| EXERCISE INSTRUCTIONS |
Each line of the data below that carries the word "minus" needs to be copied.
[PROVIDED DATA Boundary: Start]
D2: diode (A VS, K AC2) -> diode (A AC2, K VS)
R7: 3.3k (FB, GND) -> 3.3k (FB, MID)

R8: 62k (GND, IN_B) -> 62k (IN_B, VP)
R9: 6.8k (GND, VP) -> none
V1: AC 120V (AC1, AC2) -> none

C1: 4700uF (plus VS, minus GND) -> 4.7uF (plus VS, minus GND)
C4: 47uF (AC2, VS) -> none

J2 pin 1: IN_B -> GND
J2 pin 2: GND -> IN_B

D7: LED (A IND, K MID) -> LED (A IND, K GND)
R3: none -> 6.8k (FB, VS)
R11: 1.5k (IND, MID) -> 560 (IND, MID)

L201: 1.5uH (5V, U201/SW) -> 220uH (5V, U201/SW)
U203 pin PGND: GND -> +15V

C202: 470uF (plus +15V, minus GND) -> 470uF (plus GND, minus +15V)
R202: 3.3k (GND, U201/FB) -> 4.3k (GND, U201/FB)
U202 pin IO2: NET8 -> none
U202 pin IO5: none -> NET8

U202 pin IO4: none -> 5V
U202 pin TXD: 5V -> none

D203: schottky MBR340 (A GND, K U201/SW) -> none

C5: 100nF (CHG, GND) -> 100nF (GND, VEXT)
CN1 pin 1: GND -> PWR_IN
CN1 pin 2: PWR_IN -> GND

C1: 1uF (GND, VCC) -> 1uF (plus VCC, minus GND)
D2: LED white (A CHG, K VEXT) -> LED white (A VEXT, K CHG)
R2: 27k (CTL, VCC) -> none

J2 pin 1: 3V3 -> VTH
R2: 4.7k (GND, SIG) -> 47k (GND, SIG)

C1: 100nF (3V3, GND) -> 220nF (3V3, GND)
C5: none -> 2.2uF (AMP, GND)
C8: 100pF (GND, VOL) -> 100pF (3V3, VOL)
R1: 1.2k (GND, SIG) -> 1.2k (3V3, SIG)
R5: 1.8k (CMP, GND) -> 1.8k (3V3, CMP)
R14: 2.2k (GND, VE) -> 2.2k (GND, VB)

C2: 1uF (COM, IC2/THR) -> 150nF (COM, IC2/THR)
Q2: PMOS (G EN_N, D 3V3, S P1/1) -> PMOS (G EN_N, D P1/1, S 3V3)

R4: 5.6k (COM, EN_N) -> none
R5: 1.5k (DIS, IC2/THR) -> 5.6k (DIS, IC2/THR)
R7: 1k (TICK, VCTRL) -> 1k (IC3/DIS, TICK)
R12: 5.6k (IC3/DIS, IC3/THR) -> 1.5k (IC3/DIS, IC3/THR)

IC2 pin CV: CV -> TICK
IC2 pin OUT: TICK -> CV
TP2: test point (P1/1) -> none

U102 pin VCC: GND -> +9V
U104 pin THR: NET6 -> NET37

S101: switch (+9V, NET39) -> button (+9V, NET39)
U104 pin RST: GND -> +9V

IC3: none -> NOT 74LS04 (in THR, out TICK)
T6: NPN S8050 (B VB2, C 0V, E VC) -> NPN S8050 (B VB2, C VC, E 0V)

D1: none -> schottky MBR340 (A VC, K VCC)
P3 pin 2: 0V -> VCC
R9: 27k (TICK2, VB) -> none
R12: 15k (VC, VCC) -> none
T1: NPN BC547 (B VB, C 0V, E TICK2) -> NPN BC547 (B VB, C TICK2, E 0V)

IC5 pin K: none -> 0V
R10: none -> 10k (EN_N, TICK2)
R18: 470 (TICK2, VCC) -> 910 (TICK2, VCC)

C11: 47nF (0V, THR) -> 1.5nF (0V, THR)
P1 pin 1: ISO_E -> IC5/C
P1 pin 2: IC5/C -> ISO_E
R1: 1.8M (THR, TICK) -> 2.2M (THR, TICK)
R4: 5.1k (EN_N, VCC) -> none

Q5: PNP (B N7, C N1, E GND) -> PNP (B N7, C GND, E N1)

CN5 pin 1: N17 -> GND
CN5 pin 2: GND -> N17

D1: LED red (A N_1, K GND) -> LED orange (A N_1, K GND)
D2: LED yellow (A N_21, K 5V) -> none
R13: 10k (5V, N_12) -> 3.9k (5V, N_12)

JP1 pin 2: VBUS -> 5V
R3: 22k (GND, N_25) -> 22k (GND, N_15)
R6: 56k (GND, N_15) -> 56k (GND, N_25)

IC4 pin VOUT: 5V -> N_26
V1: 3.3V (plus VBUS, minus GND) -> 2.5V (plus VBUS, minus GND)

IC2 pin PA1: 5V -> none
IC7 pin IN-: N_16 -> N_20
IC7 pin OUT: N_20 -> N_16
[PROVIDED DATA Boundary: End]
| ANSWER AREA |
C1: 4700uF (plus VS, minus GND) -> 4.7uF (plus VS, minus GND)
C202: 470uF (plus +15V, minus GND) -> 470uF (plus GND, minus +15V)
C1: 1uF (GND, VCC) -> 1uF (plus VCC, minus GND)
V1: 3.3V (plus VBUS, minus GND) -> 2.5V (plus VBUS, minus GND)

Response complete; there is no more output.